## [What the exercise asks]
Restate all of the following data exactly, keeping any images out of the copy.

Segment Start: Materials provided

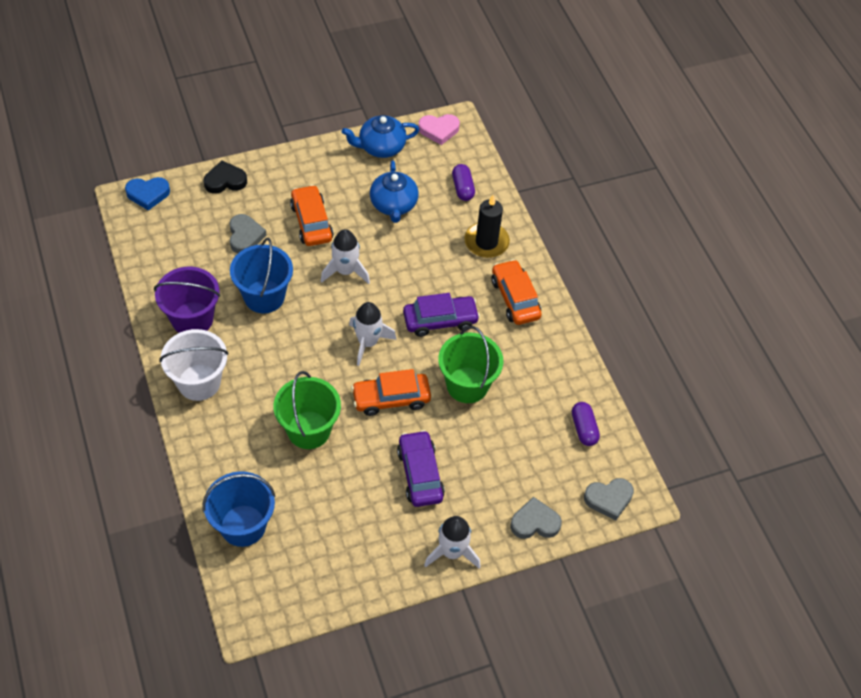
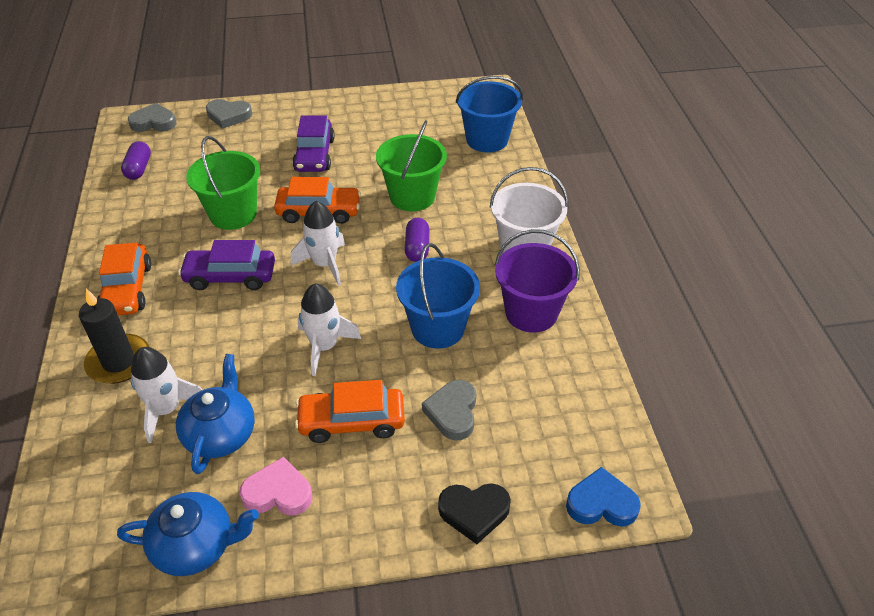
camera: 165 degrees left, 10 degrees down
(311, 222) = (352, 422): orange car -> orange car turned 90 degrees clockwise
(439, 130) = (78, 569): pink heart -> pink heart (278, 492)
(452, 552) = (309, 107): white rocket -> white rocket (167, 409)
(462, 188) = (103, 448): purple capsule -> purple capsule (417, 248)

Segment End: Materials provided

## [Exercise result]
camera: 165 degrees left, 10 degrees down
(311, 222) = (352, 422): orange car -> orange car turned 90 degrees clockwise
(439, 130) = (78, 569): pink heart -> pink heart (278, 492)
(452, 552) = (309, 107): white rocket -> white rocket (167, 409)
(462, 188) = (103, 448): purple capsule -> purple capsule (417, 248)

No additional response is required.